:: WORK INSTRUCTION ::
What is needed is every line, exactly as given, from the line containing "blue brick C7" through the end of the data below.

┌────────

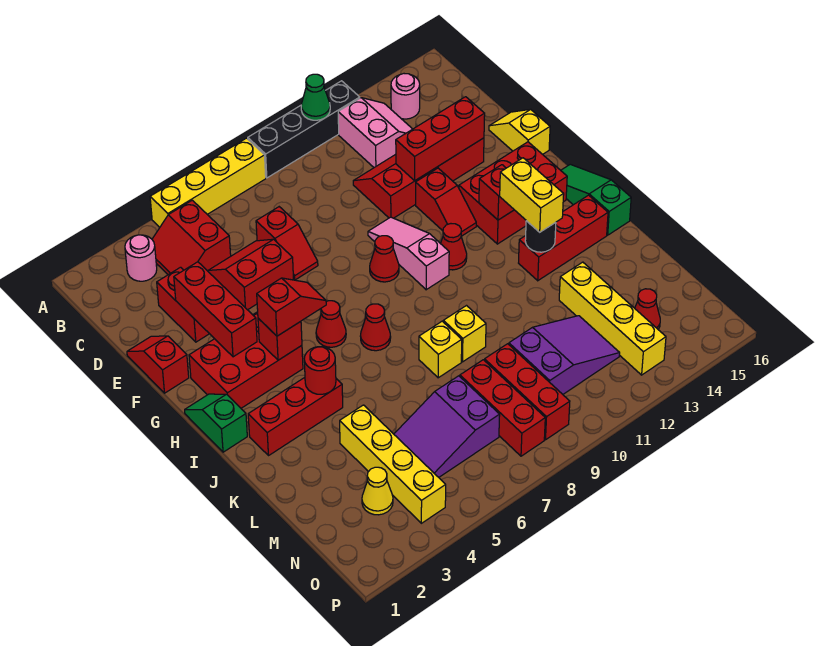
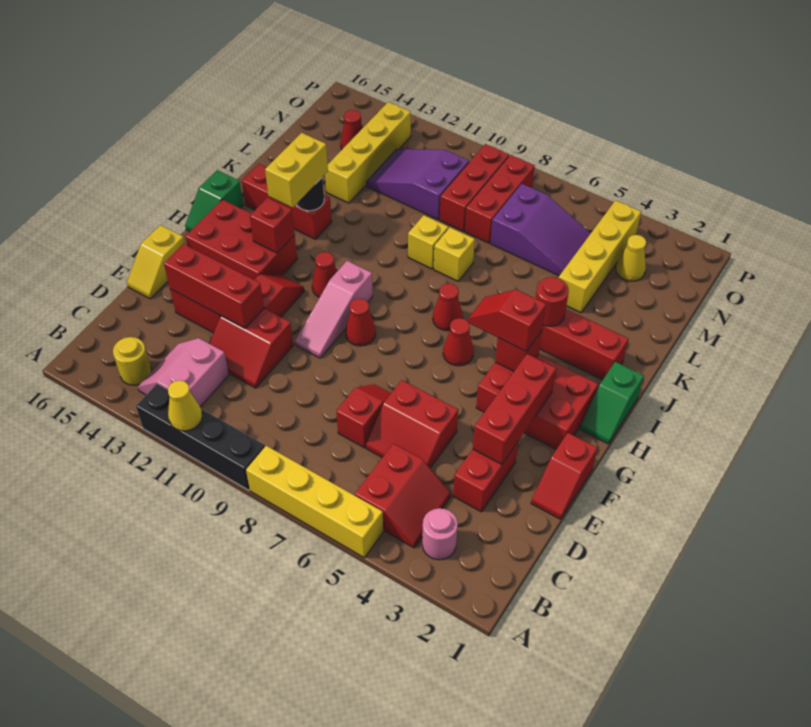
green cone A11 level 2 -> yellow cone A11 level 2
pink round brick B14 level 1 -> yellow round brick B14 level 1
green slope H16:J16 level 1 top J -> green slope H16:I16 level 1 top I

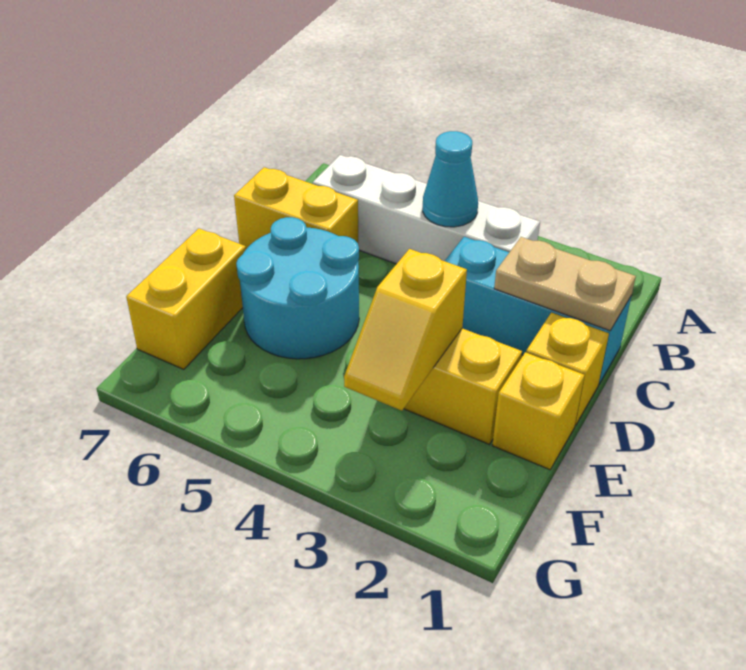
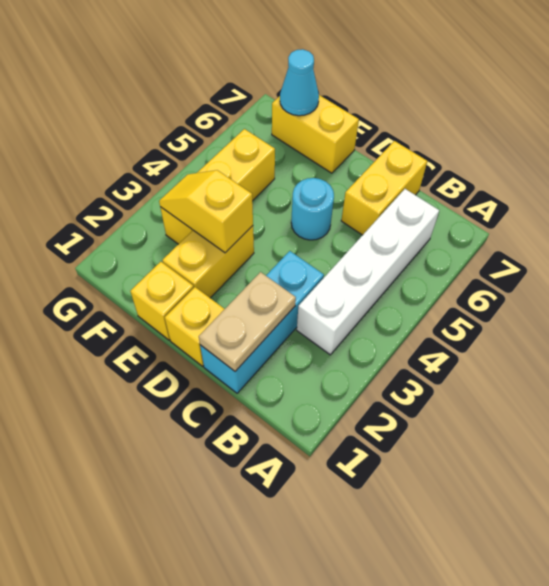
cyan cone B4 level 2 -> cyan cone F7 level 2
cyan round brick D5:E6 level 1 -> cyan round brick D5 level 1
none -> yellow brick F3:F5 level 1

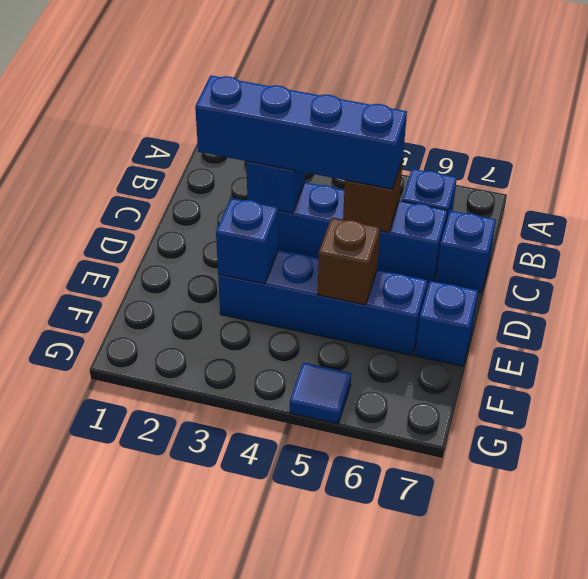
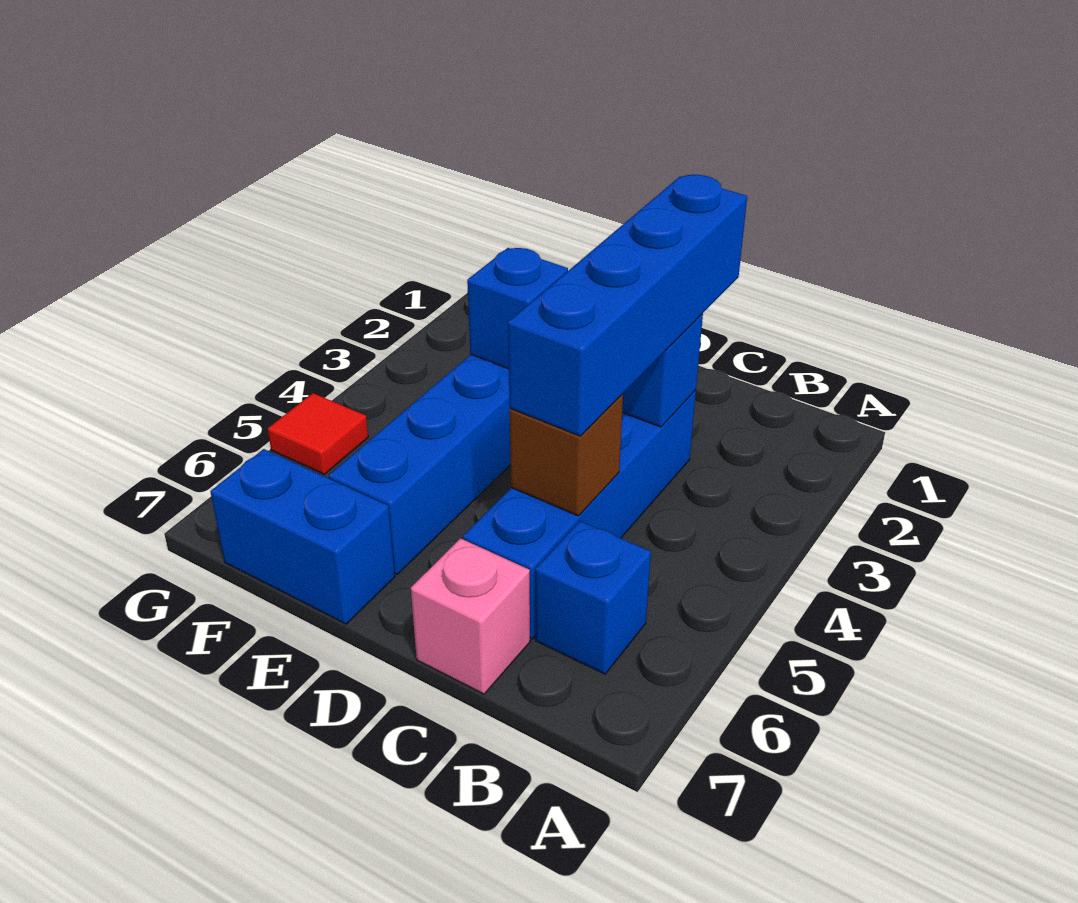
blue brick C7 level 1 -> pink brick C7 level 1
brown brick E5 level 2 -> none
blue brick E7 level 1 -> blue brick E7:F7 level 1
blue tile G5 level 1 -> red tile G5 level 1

└────────

:: EXERCISE RESPONSE ::
blue brick C7 level 1 -> pink brick C7 level 1
brown brick E5 level 2 -> none
blue brick E7 level 1 -> blue brick E7:F7 level 1
blue tile G5 level 1 -> red tile G5 level 1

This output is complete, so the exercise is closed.